[Start of section]

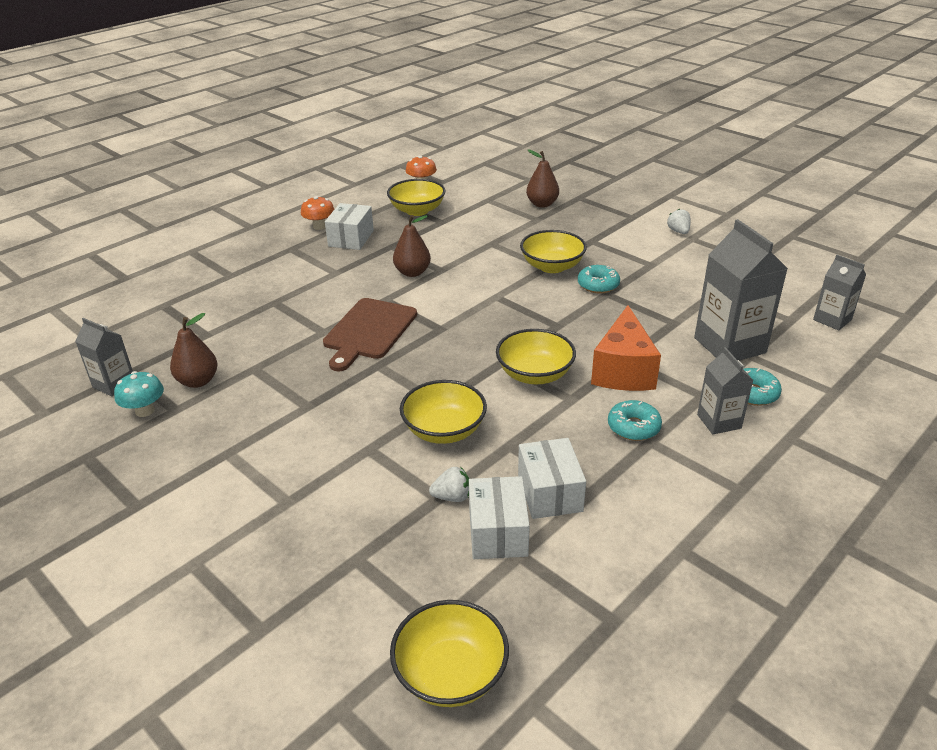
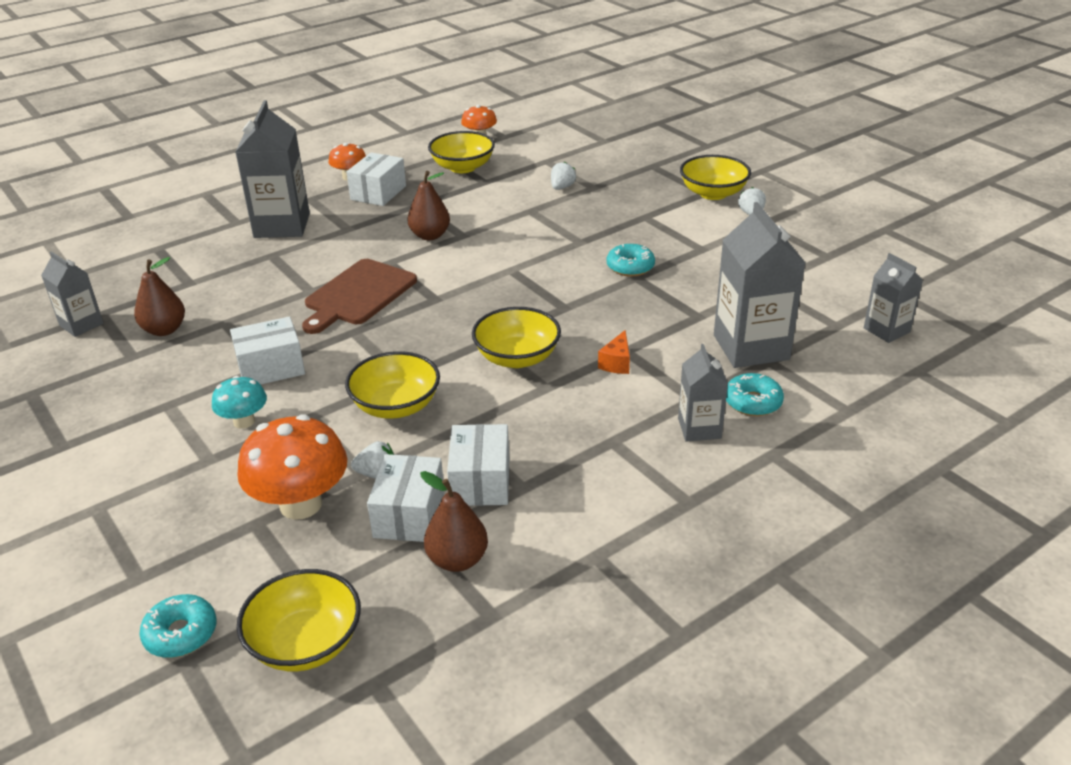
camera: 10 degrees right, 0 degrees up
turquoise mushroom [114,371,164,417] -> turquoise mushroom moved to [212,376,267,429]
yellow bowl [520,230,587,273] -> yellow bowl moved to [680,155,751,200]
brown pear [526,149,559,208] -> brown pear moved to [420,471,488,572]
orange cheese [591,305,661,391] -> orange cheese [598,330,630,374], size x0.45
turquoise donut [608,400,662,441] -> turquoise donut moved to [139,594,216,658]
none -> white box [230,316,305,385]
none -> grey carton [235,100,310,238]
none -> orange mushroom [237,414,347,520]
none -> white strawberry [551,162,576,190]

[End of section]
[Start of section]

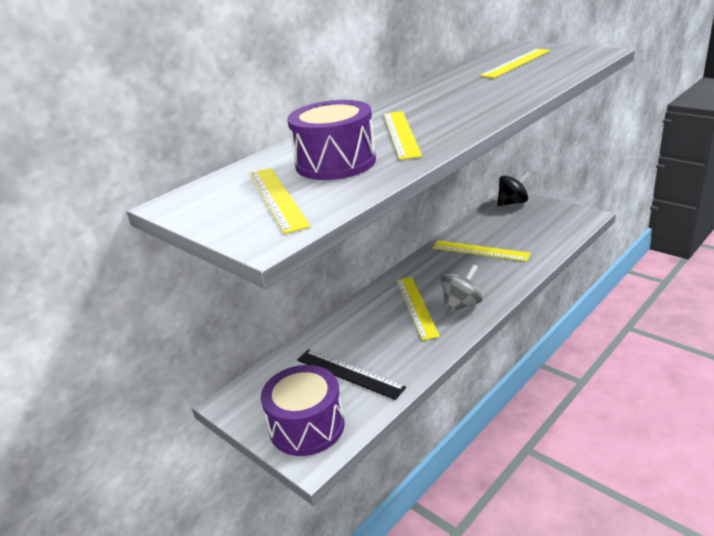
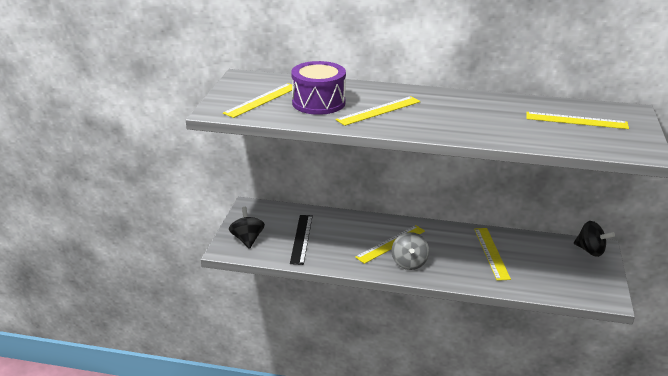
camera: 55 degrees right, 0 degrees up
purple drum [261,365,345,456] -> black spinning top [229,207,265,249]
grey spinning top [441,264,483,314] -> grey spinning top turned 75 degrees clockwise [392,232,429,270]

[End of section]

Work to be completed: The word "orange" appears in some lines of the data. Copy every one of those lines.

Response:
orange cheese [591,305,661,391] -> orange cheese [598,330,630,374], size x0.45
none -> orange mushroom [237,414,347,520]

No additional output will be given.